▸ WHAT YOU NEED TO DO:
Reproduce word for word the lines from the beginning of the entries to the line with "(491, 115) = (549, 177): none", both included, but none of the pictures.

[Collected data entries]
++++++++

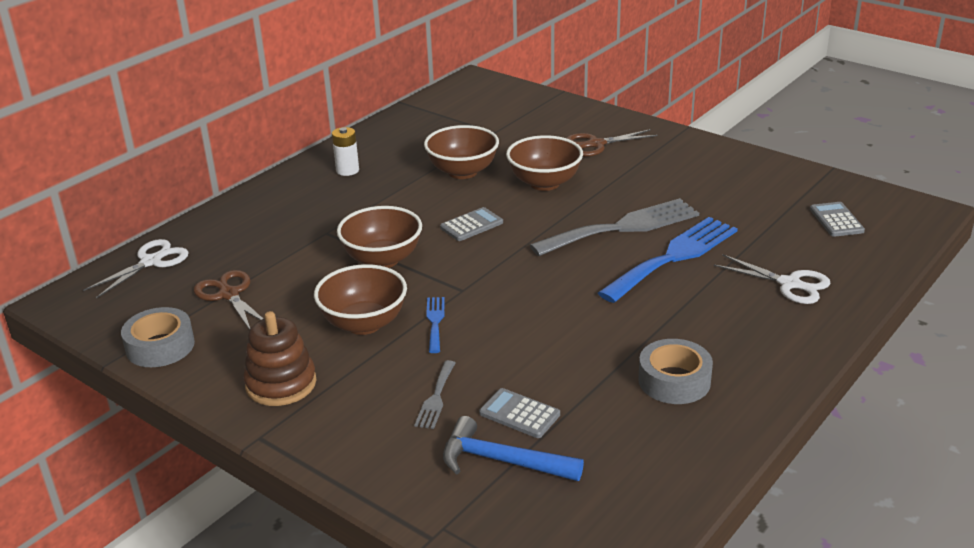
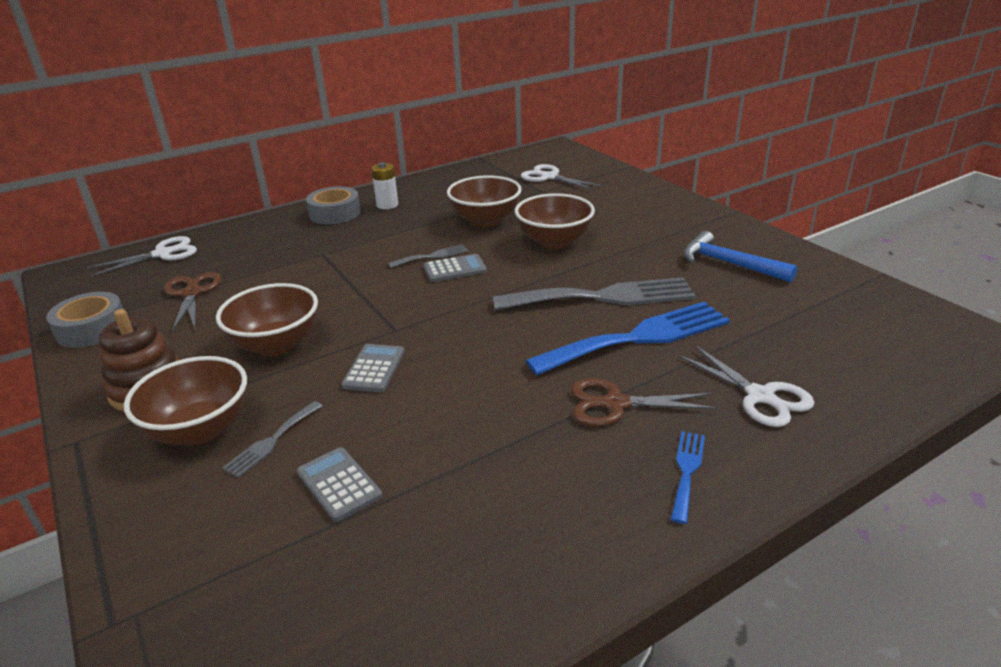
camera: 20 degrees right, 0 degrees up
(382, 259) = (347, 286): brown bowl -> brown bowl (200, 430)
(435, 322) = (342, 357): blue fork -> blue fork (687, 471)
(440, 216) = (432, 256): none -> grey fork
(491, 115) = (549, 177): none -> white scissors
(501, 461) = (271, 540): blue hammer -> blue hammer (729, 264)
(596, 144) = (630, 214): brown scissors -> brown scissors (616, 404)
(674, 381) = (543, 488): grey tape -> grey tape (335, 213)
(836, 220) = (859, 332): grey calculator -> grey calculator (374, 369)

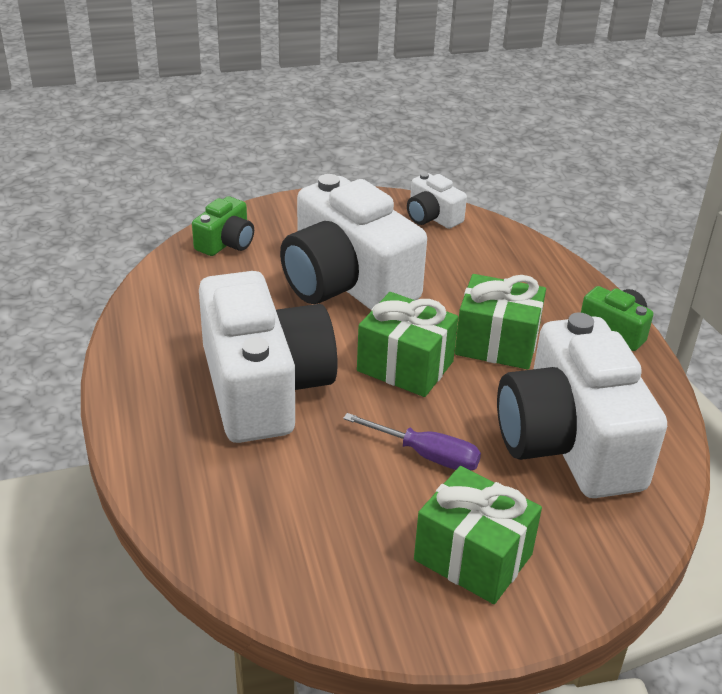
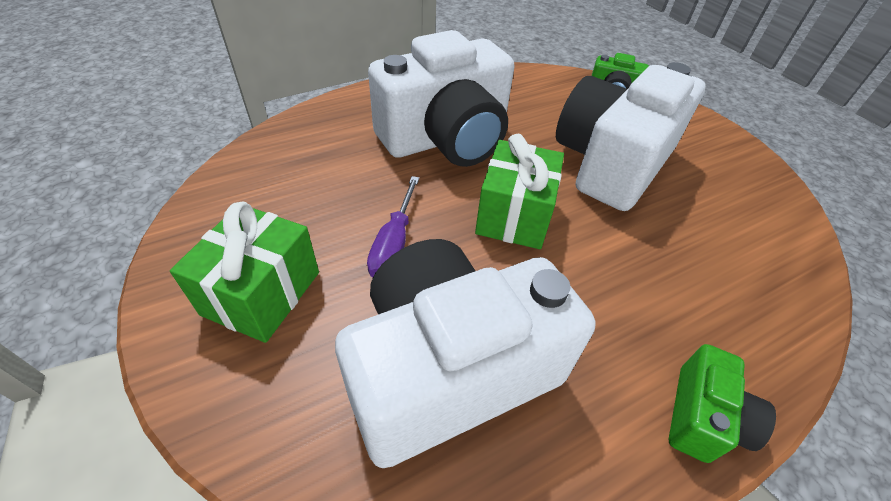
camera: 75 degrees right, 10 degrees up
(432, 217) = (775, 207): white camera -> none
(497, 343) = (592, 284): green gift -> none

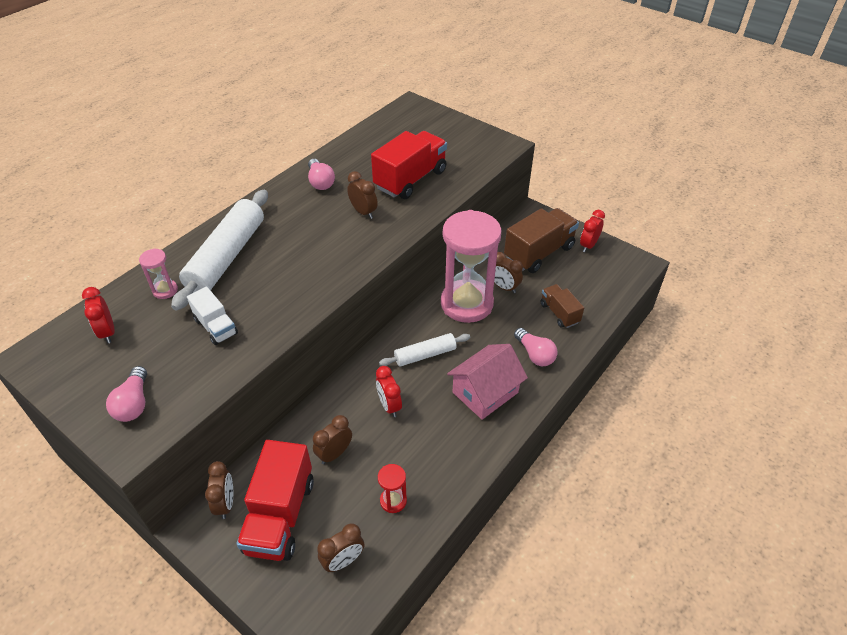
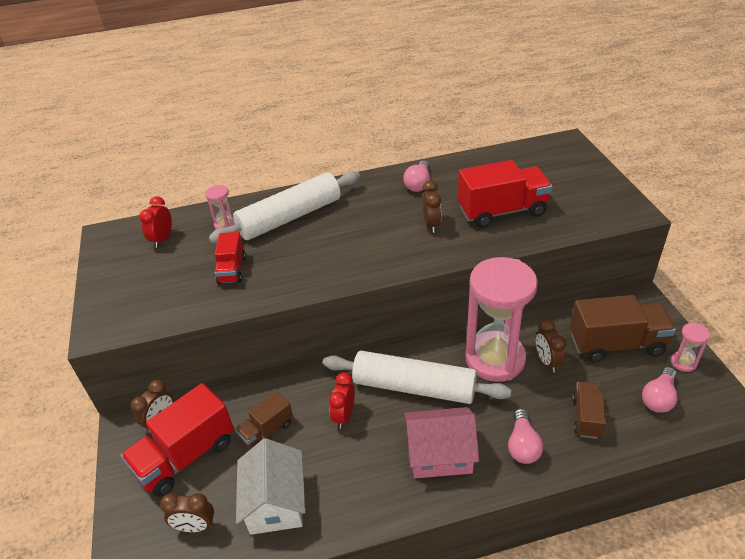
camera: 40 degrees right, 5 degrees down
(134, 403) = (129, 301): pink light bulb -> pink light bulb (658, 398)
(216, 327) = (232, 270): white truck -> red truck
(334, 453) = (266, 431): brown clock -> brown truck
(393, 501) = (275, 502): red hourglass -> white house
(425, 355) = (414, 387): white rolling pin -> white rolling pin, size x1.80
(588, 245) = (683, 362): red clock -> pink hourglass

++++++++

▸ EXERCISE RESPONSE:
camera: 20 degrees right, 0 degrees up
(382, 259) = (347, 286): brown bowl -> brown bowl (200, 430)
(435, 322) = (342, 357): blue fork -> blue fork (687, 471)
(440, 216) = (432, 256): none -> grey fork
(491, 115) = (549, 177): none -> white scissors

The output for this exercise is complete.